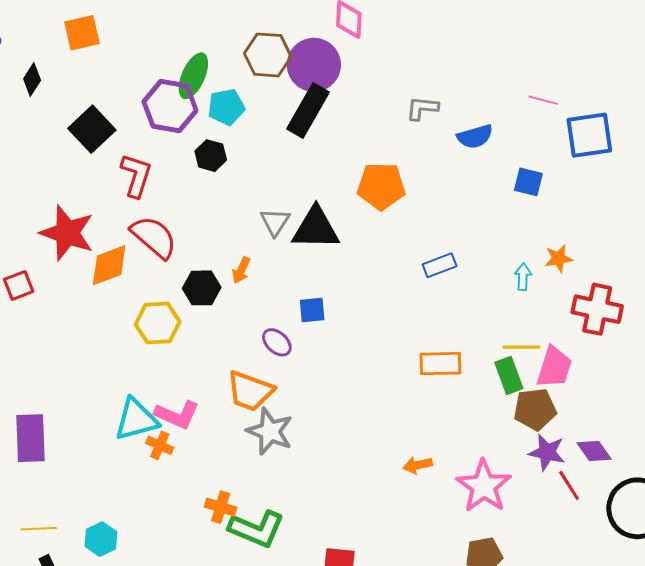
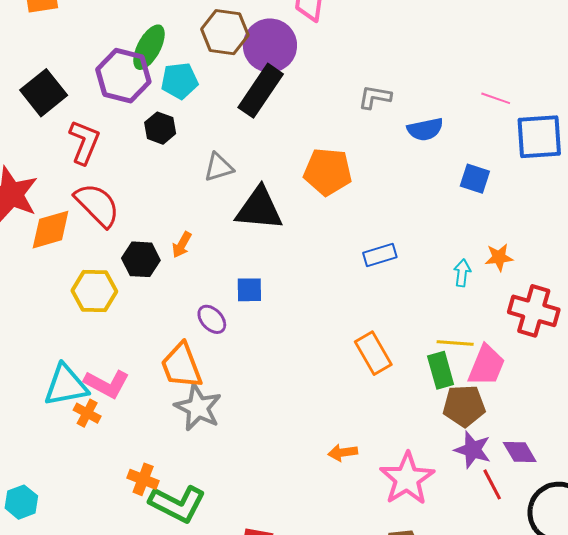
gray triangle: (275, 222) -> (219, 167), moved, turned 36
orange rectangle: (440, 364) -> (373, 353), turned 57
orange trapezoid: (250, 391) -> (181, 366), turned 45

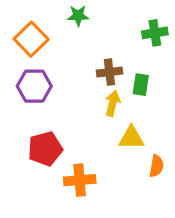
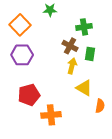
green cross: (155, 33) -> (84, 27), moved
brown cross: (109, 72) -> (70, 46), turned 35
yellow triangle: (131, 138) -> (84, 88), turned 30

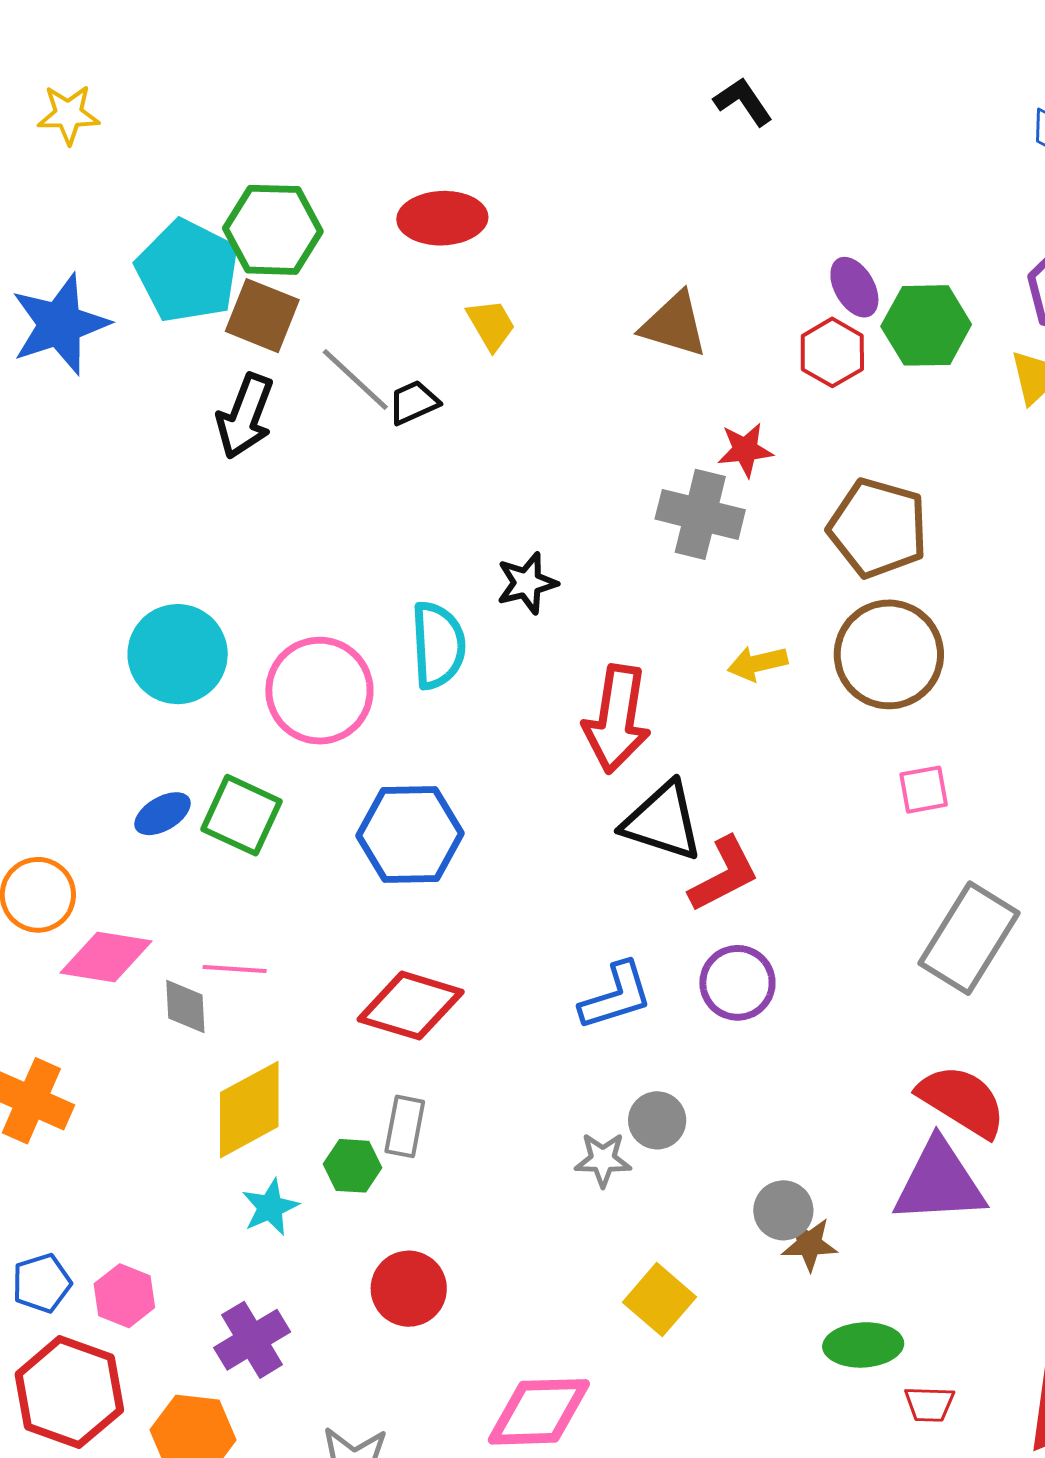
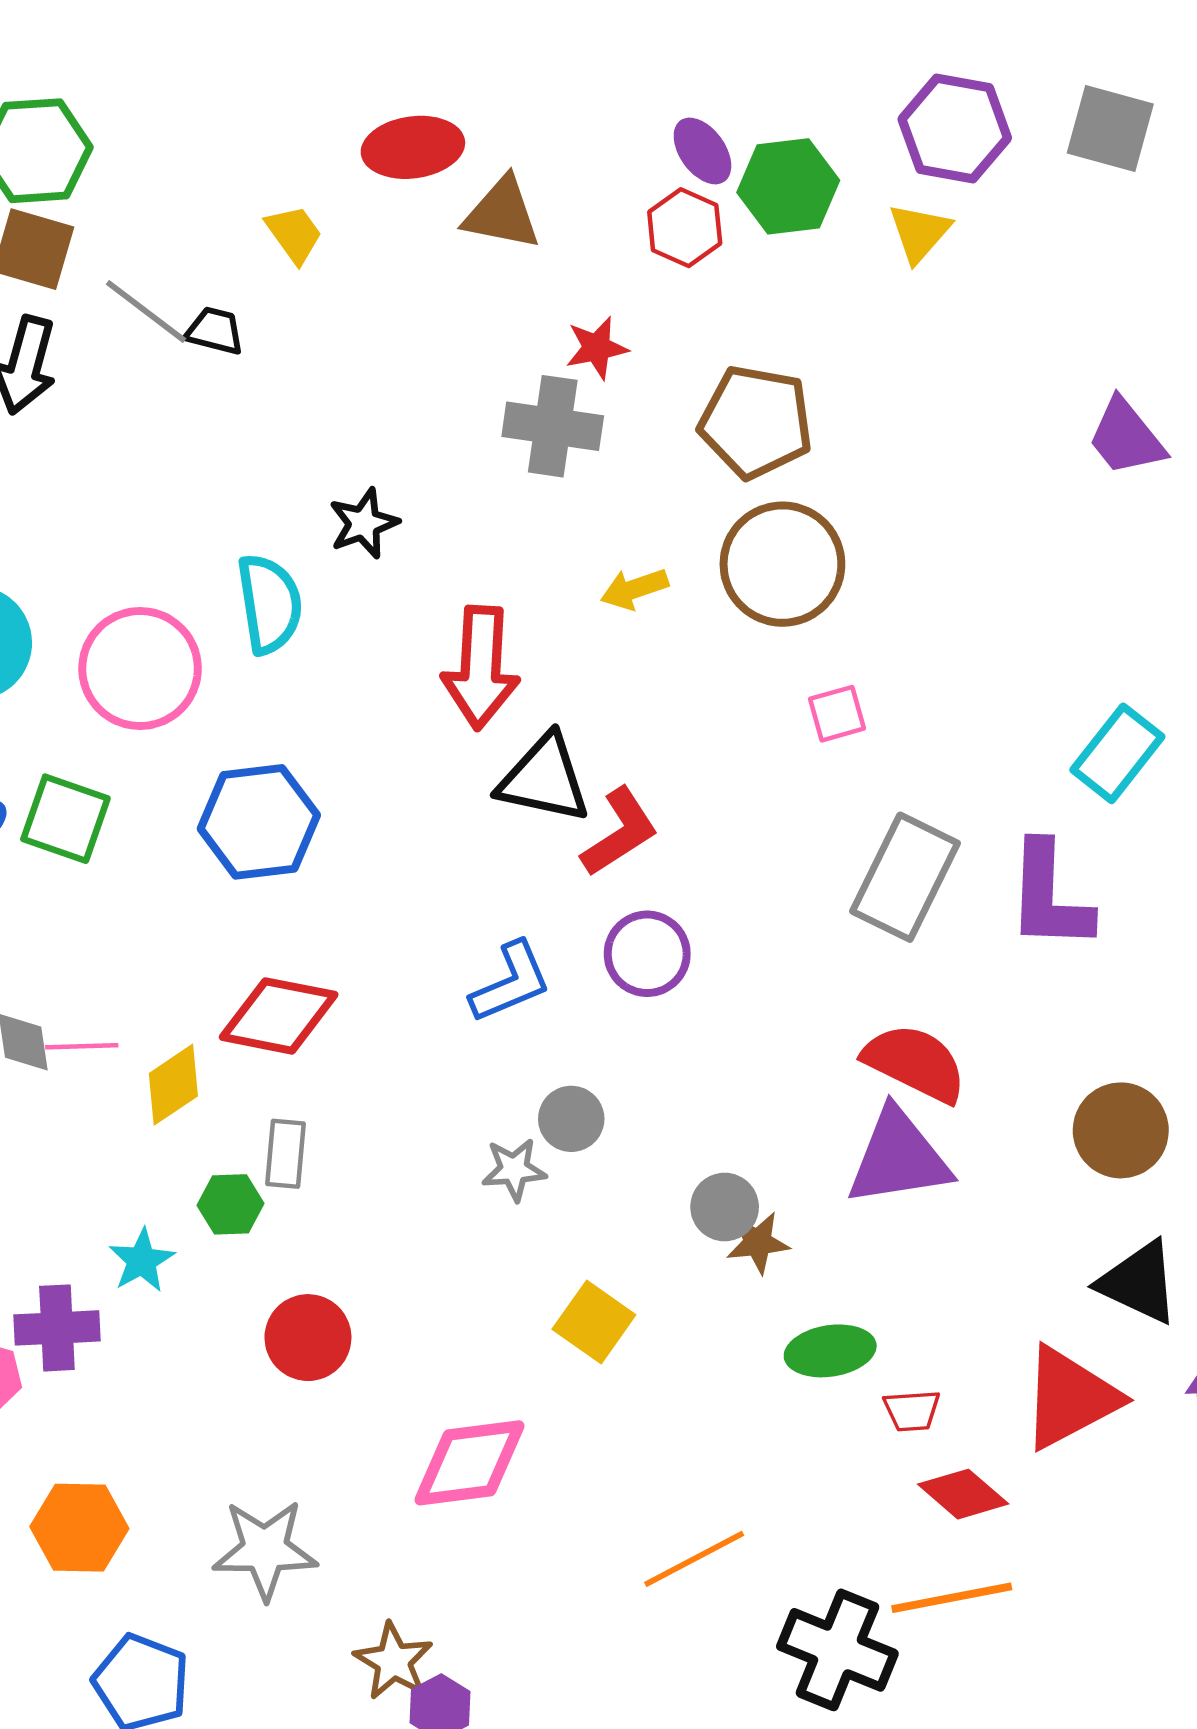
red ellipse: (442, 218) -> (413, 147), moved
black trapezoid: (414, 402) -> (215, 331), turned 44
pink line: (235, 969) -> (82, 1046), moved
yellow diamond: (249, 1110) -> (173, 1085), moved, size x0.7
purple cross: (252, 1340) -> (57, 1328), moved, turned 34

==============================

## Work to complete
Having found the line that contains "black trapezoid: (414, 402)", set down that line and all the rest through the end of the records, exactly.

## Exercise result
black trapezoid: (414, 402) -> (215, 331), turned 44
pink line: (235, 969) -> (82, 1046), moved
yellow diamond: (249, 1110) -> (173, 1085), moved, size x0.7
purple cross: (252, 1340) -> (57, 1328), moved, turned 34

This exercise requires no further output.